Repeat nothing but the lines below running from the one containing "yellow brick E3:F3" to the one containing "orange cone J2". Keep both end lines.

(Exercise inputs Opens)

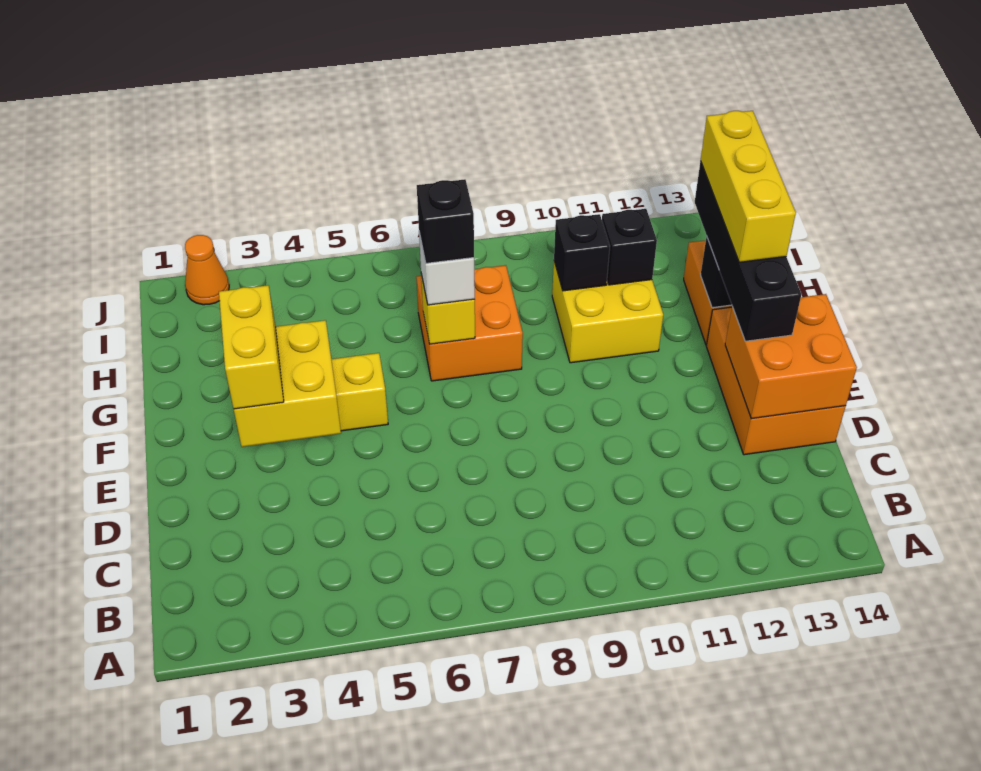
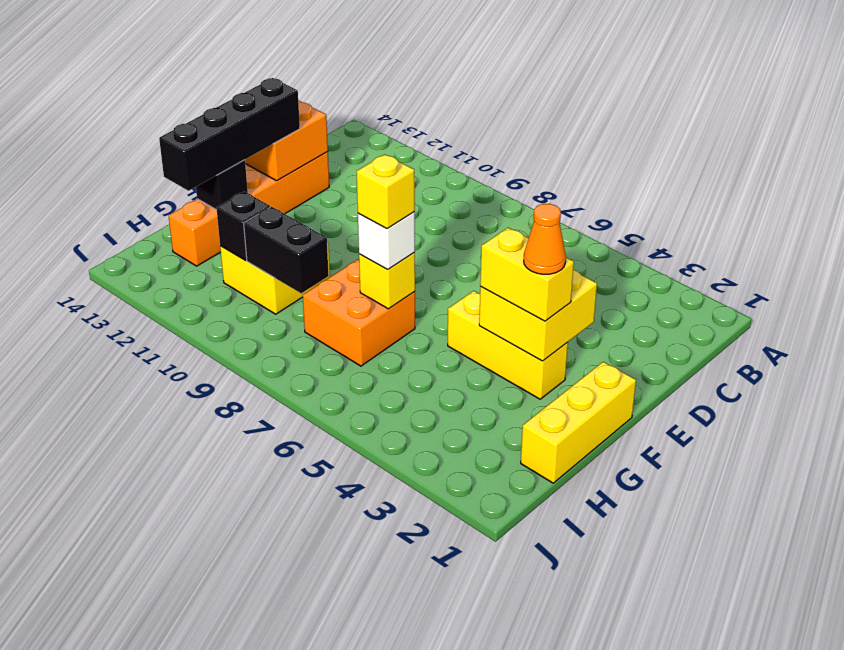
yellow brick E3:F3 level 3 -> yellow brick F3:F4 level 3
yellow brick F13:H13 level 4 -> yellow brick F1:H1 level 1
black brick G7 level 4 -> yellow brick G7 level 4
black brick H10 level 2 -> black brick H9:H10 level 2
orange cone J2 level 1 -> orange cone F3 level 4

(Exercise inputs Closes)
(Exercise inputs Opens)

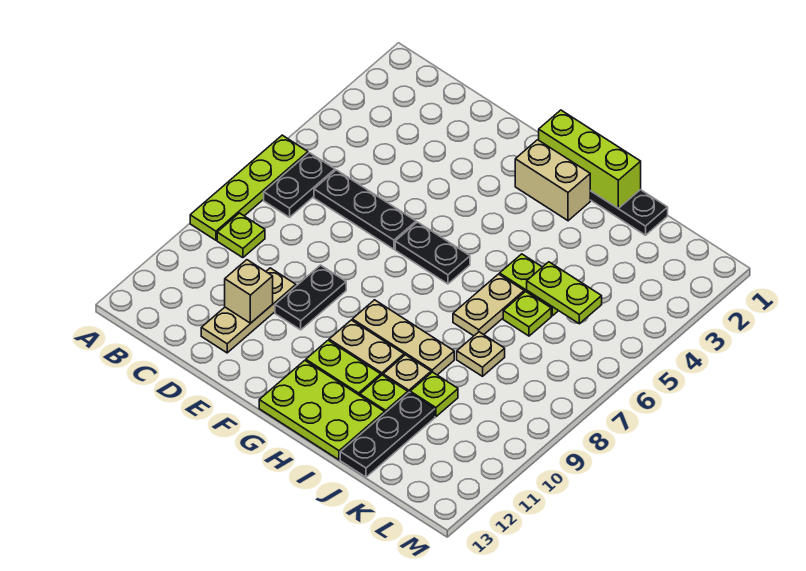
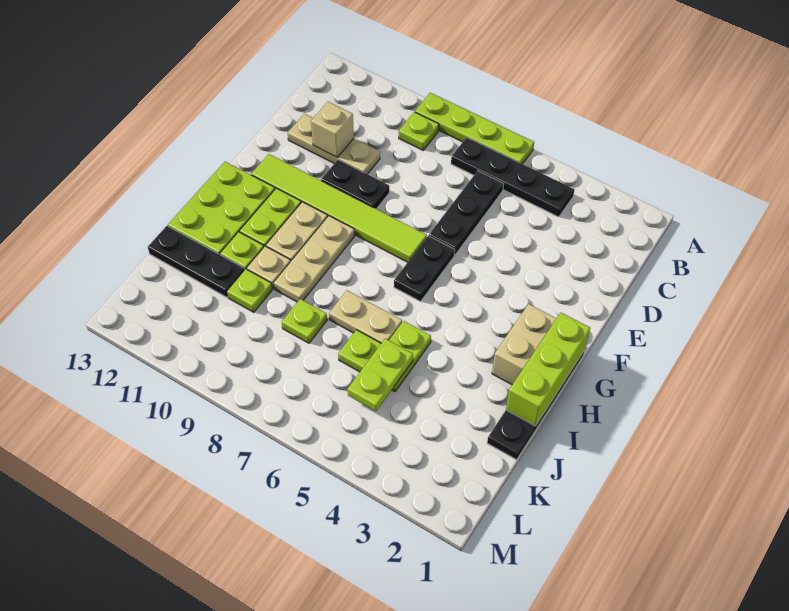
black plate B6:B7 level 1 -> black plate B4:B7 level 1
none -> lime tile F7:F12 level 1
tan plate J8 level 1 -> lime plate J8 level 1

(Exercise inputs Closes)
(Exercise inputs Opens)

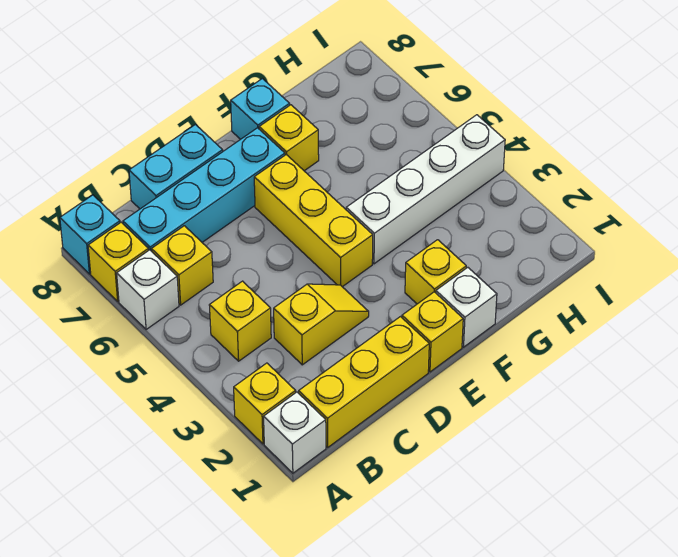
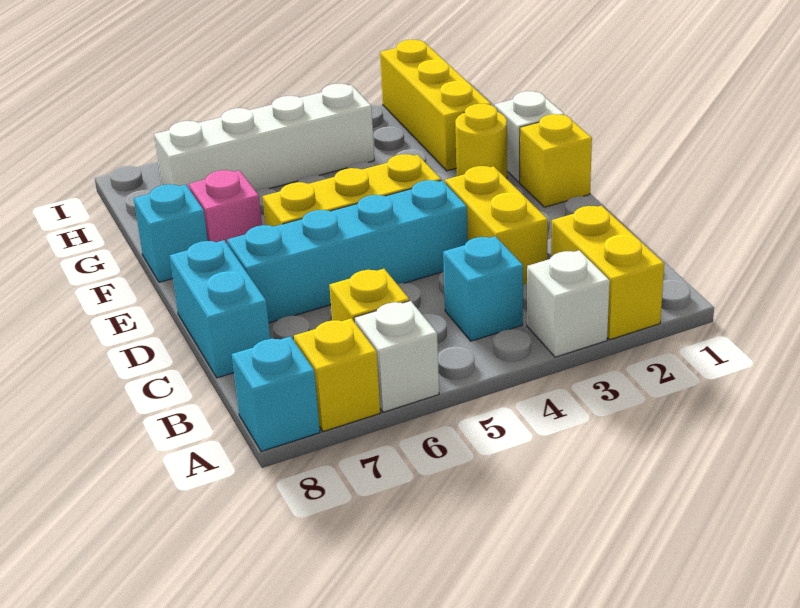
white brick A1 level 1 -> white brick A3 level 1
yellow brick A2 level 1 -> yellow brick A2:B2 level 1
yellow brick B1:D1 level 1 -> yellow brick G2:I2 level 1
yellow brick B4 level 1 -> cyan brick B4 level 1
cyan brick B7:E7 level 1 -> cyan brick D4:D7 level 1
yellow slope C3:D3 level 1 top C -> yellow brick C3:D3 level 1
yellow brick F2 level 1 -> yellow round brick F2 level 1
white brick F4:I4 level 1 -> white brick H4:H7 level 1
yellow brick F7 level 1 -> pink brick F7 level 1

(Exercise inputs Closes)

Task answer:
yellow brick E3:F3 level 3 -> yellow brick F3:F4 level 3
yellow brick F13:H13 level 4 -> yellow brick F1:H1 level 1
black brick G7 level 4 -> yellow brick G7 level 4
black brick H10 level 2 -> black brick H9:H10 level 2
orange cone J2 level 1 -> orange cone F3 level 4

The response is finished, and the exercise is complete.